Segment Start: Stored data
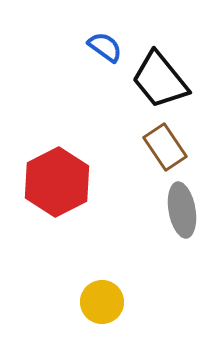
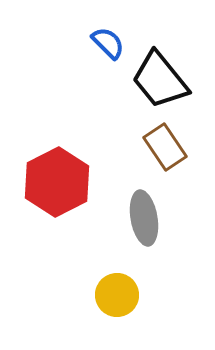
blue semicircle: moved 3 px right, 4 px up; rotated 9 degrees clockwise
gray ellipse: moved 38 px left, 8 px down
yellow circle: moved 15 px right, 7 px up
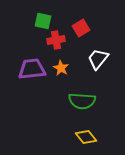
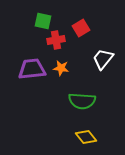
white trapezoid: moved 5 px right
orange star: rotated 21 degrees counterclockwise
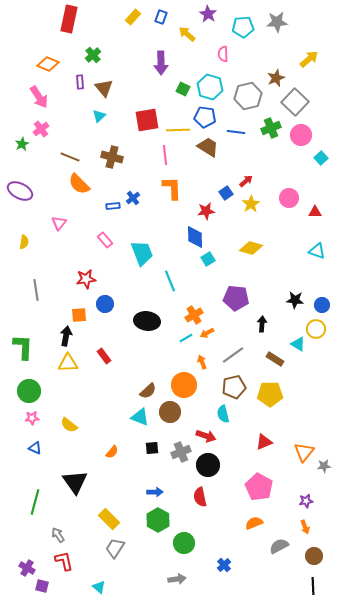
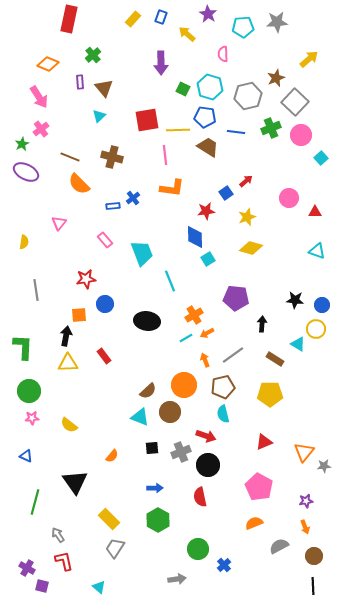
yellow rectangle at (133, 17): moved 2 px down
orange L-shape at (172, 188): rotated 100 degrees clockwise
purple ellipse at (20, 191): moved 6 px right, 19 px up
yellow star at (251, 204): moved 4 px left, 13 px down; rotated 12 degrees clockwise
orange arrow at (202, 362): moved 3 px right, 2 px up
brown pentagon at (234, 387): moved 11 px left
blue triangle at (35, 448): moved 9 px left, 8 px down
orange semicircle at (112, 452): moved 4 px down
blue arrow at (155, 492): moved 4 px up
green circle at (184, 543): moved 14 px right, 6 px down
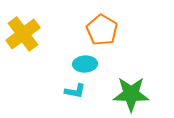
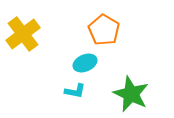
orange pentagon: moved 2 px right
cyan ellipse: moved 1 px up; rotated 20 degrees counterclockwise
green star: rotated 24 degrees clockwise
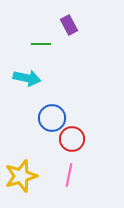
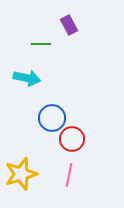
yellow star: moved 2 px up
Segment End: Stored data
Prompt> The answer must consist of the line containing "cyan ellipse: moved" and every line after it through the end of the records, retyped exactly, with all pictures left out.

Task solution>
cyan ellipse: moved 1 px up; rotated 20 degrees counterclockwise
green star: rotated 24 degrees clockwise
yellow star: moved 2 px up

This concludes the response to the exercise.